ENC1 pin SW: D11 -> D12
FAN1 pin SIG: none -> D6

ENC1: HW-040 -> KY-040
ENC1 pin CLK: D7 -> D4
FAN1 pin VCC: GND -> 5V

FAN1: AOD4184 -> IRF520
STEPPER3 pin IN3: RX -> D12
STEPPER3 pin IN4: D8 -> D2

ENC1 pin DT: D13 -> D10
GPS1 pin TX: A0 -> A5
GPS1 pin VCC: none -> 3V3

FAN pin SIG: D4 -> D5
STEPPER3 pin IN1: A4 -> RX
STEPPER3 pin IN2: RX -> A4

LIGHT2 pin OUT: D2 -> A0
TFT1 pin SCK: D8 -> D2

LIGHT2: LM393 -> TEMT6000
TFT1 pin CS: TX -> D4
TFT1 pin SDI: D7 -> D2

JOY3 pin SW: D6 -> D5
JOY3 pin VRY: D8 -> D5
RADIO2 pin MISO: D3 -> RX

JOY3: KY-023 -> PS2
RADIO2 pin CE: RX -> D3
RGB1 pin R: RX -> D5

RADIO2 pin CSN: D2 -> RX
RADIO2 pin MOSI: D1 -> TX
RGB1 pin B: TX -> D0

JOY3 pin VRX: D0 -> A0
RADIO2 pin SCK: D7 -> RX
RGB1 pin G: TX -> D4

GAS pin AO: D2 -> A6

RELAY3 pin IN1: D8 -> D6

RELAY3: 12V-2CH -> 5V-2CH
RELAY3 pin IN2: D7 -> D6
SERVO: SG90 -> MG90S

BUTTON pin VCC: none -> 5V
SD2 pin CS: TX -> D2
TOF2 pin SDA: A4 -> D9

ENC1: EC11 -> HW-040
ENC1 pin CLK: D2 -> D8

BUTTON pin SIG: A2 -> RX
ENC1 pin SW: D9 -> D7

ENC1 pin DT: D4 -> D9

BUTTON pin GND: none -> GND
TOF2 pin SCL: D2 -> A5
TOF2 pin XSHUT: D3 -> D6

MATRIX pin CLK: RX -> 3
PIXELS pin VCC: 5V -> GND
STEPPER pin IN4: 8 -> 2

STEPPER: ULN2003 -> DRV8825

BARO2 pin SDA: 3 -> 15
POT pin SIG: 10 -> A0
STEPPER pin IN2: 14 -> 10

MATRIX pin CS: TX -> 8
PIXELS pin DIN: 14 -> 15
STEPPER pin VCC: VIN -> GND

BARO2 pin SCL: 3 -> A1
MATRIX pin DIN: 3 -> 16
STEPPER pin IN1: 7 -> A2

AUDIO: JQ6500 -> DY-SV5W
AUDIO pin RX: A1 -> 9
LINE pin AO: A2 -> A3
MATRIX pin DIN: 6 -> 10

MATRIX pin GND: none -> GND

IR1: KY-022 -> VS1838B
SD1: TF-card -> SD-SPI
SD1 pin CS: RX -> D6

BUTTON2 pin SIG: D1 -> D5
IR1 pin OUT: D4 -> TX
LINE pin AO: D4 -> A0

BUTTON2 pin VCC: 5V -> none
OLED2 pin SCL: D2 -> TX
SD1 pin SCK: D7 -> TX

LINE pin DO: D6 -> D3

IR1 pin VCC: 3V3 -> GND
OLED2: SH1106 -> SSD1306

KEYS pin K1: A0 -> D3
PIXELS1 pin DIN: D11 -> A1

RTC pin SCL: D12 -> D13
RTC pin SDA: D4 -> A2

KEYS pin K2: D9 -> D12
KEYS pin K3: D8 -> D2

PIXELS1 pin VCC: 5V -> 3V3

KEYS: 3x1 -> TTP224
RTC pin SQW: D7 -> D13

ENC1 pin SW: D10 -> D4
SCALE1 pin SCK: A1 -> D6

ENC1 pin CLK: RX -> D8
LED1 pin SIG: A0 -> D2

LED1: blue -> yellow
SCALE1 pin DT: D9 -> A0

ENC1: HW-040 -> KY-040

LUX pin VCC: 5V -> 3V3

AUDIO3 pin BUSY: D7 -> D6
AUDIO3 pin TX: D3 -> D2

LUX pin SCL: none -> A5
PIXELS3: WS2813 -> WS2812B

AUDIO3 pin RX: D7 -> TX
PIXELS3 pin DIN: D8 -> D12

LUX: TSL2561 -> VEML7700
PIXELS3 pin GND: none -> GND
------------------------------------------------------------------------
** Work item **
The complete material must be repeated exactly.

** Answer **
ENC1 pin SW: D11 -> D12
FAN1 pin SIG: none -> D6

ENC1: HW-040 -> KY-040
ENC1 pin CLK: D7 -> D4
FAN1 pin VCC: GND -> 5V

FAN1: AOD4184 -> IRF520
STEPPER3 pin IN3: RX -> D12
STEPPER3 pin IN4: D8 -> D2

ENC1 pin DT: D13 -> D10
GPS1 pin TX: A0 -> A5
GPS1 pin VCC: none -> 3V3

FAN pin SIG: D4 -> D5
STEPPER3 pin IN1: A4 -> RX
STEPPER3 pin IN2: RX -> A4

LIGHT2 pin OUT: D2 -> A0
TFT1 pin SCK: D8 -> D2

LIGHT2: LM393 -> TEMT6000
TFT1 pin CS: TX -> D4
TFT1 pin SDI: D7 -> D2

JOY3 pin SW: D6 -> D5
JOY3 pin VRY: D8 -> D5
RADIO2 pin MISO: D3 -> RX

JOY3: KY-023 -> PS2
RADIO2 pin CE: RX -> D3
RGB1 pin R: RX -> D5

RADIO2 pin CSN: D2 -> RX
RADIO2 pin MOSI: D1 -> TX
RGB1 pin B: TX -> D0

JOY3 pin VRX: D0 -> A0
RADIO2 pin SCK: D7 -> RX
RGB1 pin G: TX -> D4

GAS pin AO: D2 -> A6

RELAY3 pin IN1: D8 -> D6

RELAY3: 12V-2CH -> 5V-2CH
RELAY3 pin IN2: D7 -> D6
SERVO: SG90 -> MG90S

BUTTON pin VCC: none -> 5V
SD2 pin CS: TX -> D2
TOF2 pin SDA: A4 -> D9

ENC1: EC11 -> HW-040
ENC1 pin CLK: D2 -> D8

BUTTON pin SIG: A2 -> RX
ENC1 pin SW: D9 -> D7

ENC1 pin DT: D4 -> D9

BUTTON pin GND: none -> GND
TOF2 pin SCL: D2 -> A5
TOF2 pin XSHUT: D3 -> D6

MATRIX pin CLK: RX -> 3
PIXELS pin VCC: 5V -> GND
STEPPER pin IN4: 8 -> 2

STEPPER: ULN2003 -> DRV8825

BARO2 pin SDA: 3 -> 15
POT pin SIG: 10 -> A0
STEPPER pin IN2: 14 -> 10

MATRIX pin CS: TX -> 8
PIXELS pin DIN: 14 -> 15
STEPPER pin VCC: VIN -> GND

BARO2 pin SCL: 3 -> A1
MATRIX pin DIN: 3 -> 16
STEPPER pin IN1: 7 -> A2

AUDIO: JQ6500 -> DY-SV5W
AUDIO pin RX: A1 -> 9
LINE pin AO: A2 -> A3
MATRIX pin DIN: 6 -> 10

MATRIX pin GND: none -> GND

IR1: KY-022 -> VS1838B
SD1: TF-card -> SD-SPI
SD1 pin CS: RX -> D6

BUTTON2 pin SIG: D1 -> D5
IR1 pin OUT: D4 -> TX
LINE pin AO: D4 -> A0

BUTTON2 pin VCC: 5V -> none
OLED2 pin SCL: D2 -> TX
SD1 pin SCK: D7 -> TX

LINE pin DO: D6 -> D3

IR1 pin VCC: 3V3 -> GND
OLED2: SH1106 -> SSD1306

KEYS pin K1: A0 -> D3
PIXELS1 pin DIN: D11 -> A1

RTC pin SCL: D12 -> D13
RTC pin SDA: D4 -> A2

KEYS pin K2: D9 -> D12
KEYS pin K3: D8 -> D2

PIXELS1 pin VCC: 5V -> 3V3

KEYS: 3x1 -> TTP224
RTC pin SQW: D7 -> D13

ENC1 pin SW: D10 -> D4
SCALE1 pin SCK: A1 -> D6

ENC1 pin CLK: RX -> D8
LED1 pin SIG: A0 -> D2

LED1: blue -> yellow
SCALE1 pin DT: D9 -> A0

ENC1: HW-040 -> KY-040

LUX pin VCC: 5V -> 3V3

AUDIO3 pin BUSY: D7 -> D6
AUDIO3 pin TX: D3 -> D2

LUX pin SCL: none -> A5
PIXELS3: WS2813 -> WS2812B

AUDIO3 pin RX: D7 -> TX
PIXELS3 pin DIN: D8 -> D12

LUX: TSL2561 -> VEML7700
PIXELS3 pin GND: none -> GND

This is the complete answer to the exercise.